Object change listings
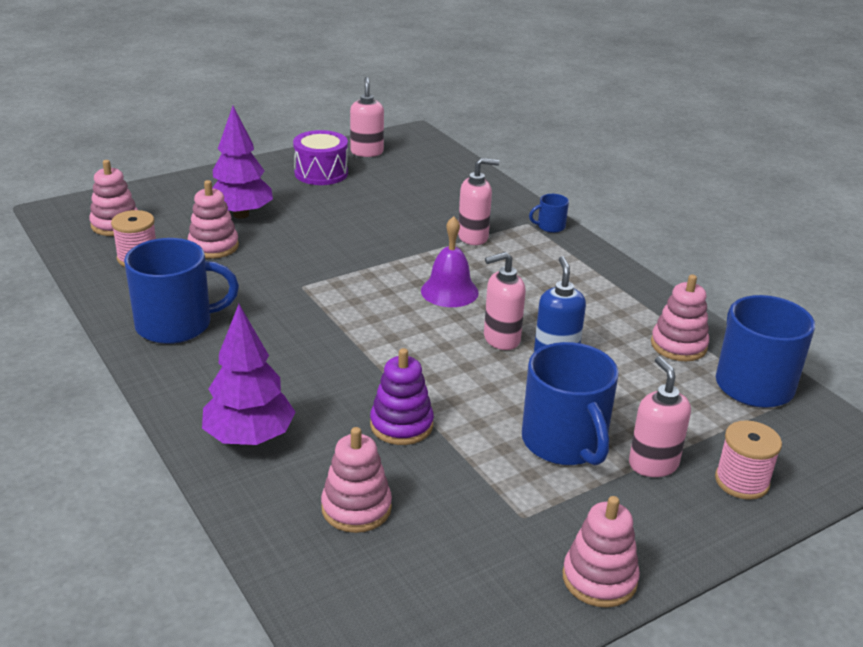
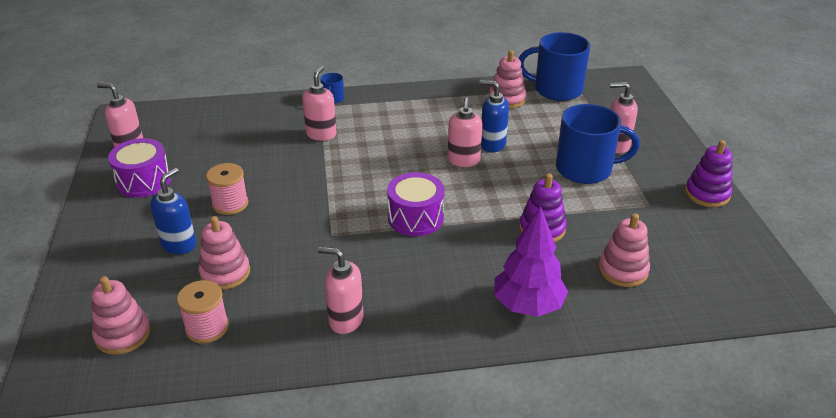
camera: 65 degrees left, 5 degrees up
(176, 324) = (345, 320): blue mug -> pink soap dispenser
(241, 215) = (179, 244): purple tree -> blue soap dispenser
(363, 329) = (415, 218): none -> purple drum
(449, 291) = (389, 165): purple bell -> none
(599, 579) = (707, 194): pink stacking toy -> purple stacking toy
(741, 481) = (640, 123): pink spool -> pink spool (230, 204)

■ WHAT THE EXERCISE ASKS: Would you return, unchanged, the lines from the one containing "(363, 329) = (415, 218): none -> purple drum" through the end of the entries?

■ ANSWER FOR THE TASK:
(363, 329) = (415, 218): none -> purple drum
(449, 291) = (389, 165): purple bell -> none
(599, 579) = (707, 194): pink stacking toy -> purple stacking toy
(741, 481) = (640, 123): pink spool -> pink spool (230, 204)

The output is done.